Exercise instructions
A single number is wanted: how many lines of the data include the string "none".

Record set
= = =
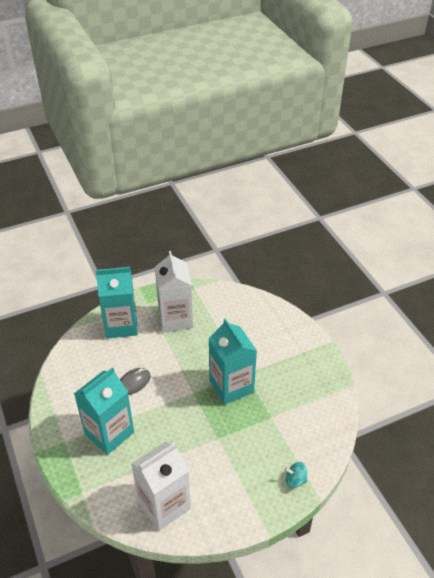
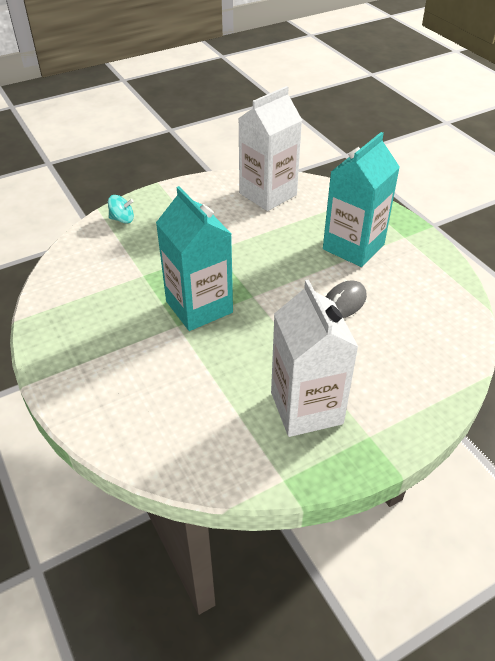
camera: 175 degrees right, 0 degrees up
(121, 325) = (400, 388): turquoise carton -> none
= = =
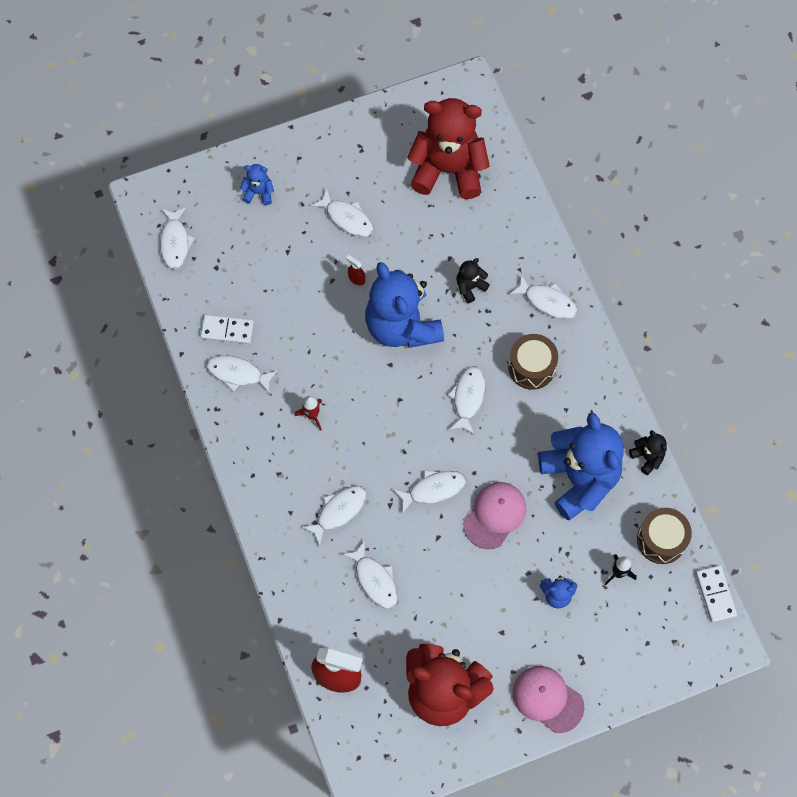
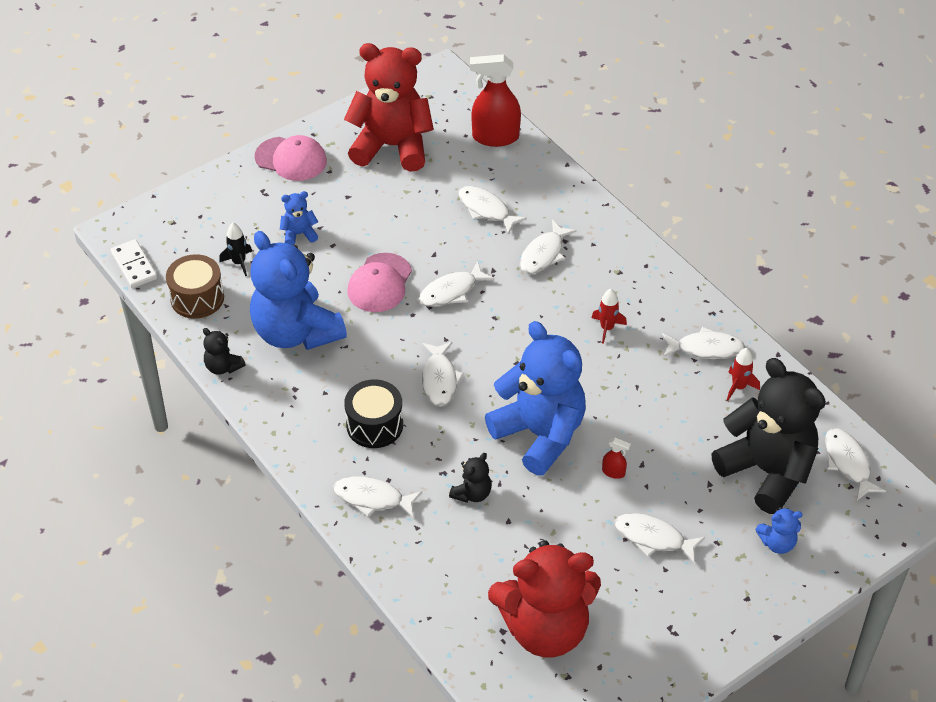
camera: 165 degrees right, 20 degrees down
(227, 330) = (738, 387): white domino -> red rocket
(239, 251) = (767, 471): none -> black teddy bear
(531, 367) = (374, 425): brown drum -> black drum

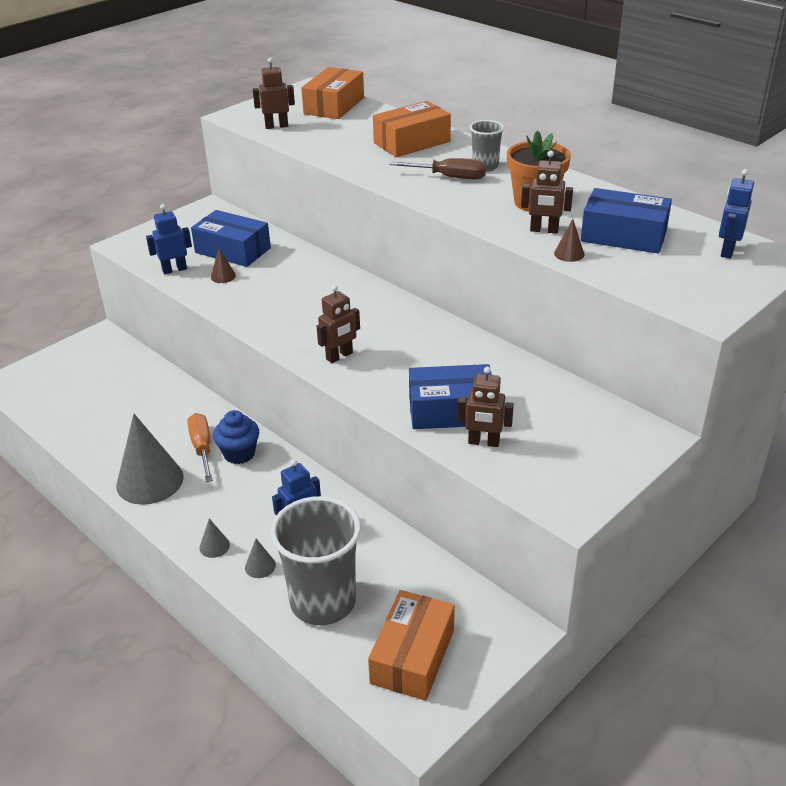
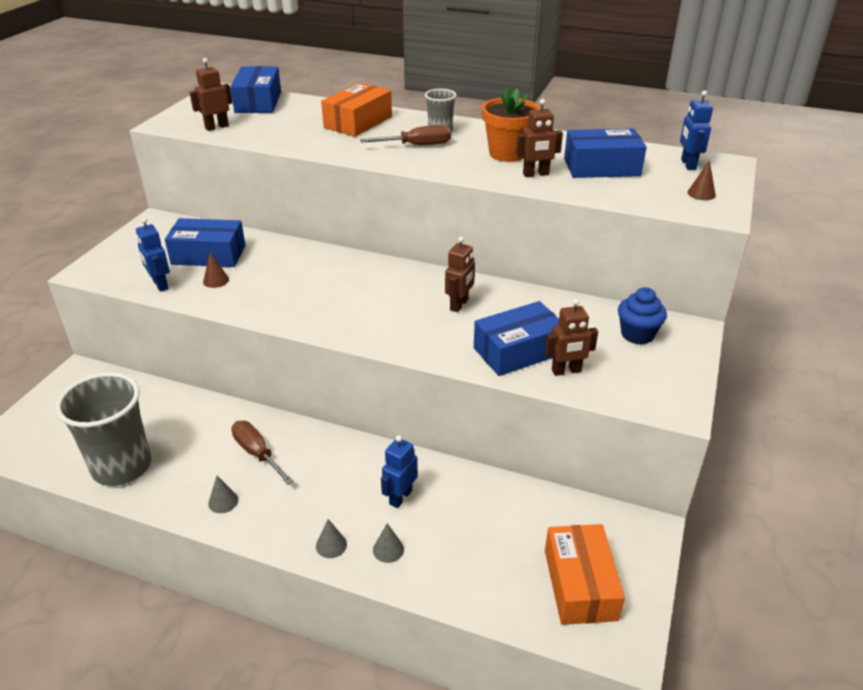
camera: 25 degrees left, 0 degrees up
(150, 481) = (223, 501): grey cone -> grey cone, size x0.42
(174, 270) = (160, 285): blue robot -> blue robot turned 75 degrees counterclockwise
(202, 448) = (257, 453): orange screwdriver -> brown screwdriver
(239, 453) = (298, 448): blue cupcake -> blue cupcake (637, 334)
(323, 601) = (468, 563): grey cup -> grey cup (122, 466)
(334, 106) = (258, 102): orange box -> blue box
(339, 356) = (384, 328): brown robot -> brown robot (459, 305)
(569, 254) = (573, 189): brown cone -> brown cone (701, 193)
= = =
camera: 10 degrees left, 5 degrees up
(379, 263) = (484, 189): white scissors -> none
= = =
Task solution
3